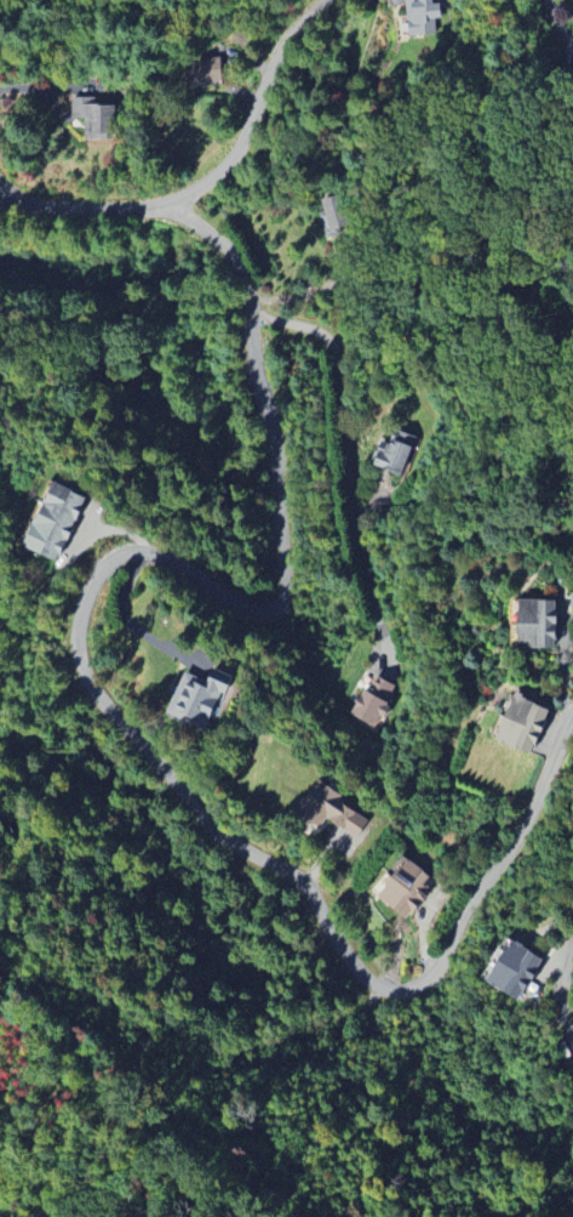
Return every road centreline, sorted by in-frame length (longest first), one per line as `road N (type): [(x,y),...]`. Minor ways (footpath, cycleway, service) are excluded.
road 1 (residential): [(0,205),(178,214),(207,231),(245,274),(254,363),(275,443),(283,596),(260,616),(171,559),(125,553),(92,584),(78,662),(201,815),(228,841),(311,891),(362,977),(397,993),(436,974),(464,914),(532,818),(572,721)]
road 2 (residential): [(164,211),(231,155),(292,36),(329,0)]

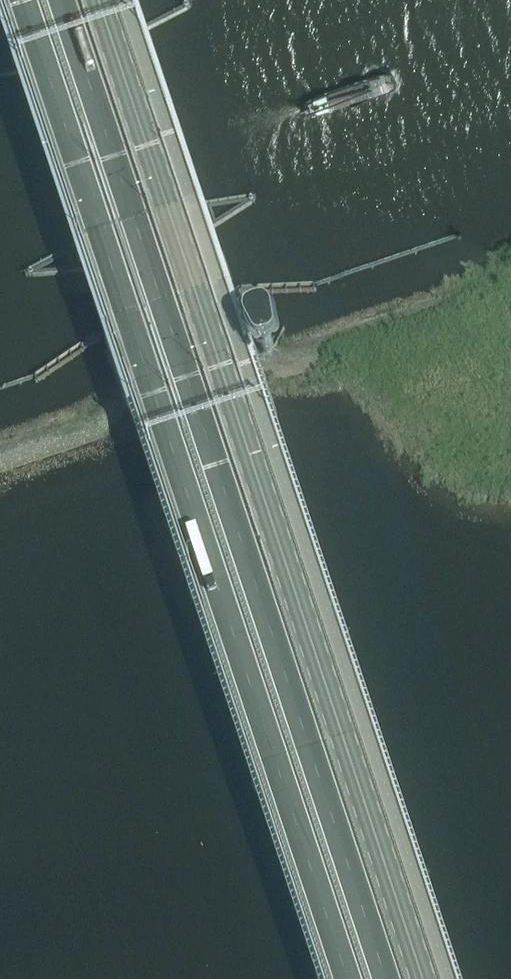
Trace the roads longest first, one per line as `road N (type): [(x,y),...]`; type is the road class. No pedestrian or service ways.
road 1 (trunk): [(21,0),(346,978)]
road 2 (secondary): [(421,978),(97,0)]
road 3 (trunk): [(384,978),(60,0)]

-=-=-

▶ [Work order]
The reply should contain all of the data above, word for word, with no pictures.

▶ [Final answer]
Return every road centreline, sorted by in-frame length (longest first), one per line as `road N (type): [(x,y),...]`. Minor ways (footpath, cycleway, service) are excluded.
road 1 (residential): [(0,205),(178,214),(207,231),(245,274),(254,363),(275,443),(283,596),(260,616),(171,559),(125,553),(92,584),(78,662),(201,815),(228,841),(311,891),(362,977),(397,993),(436,974),(464,914),(532,818),(572,721)]
road 2 (residential): [(164,211),(231,155),(292,36),(329,0)]

Trace the roads longest first, one per line as `road N (type): [(x,y),...]`; type is the road class. No pedestrian or service ways.
road 1 (trunk): [(21,0),(346,978)]
road 2 (secondary): [(421,978),(97,0)]
road 3 (trunk): [(384,978),(60,0)]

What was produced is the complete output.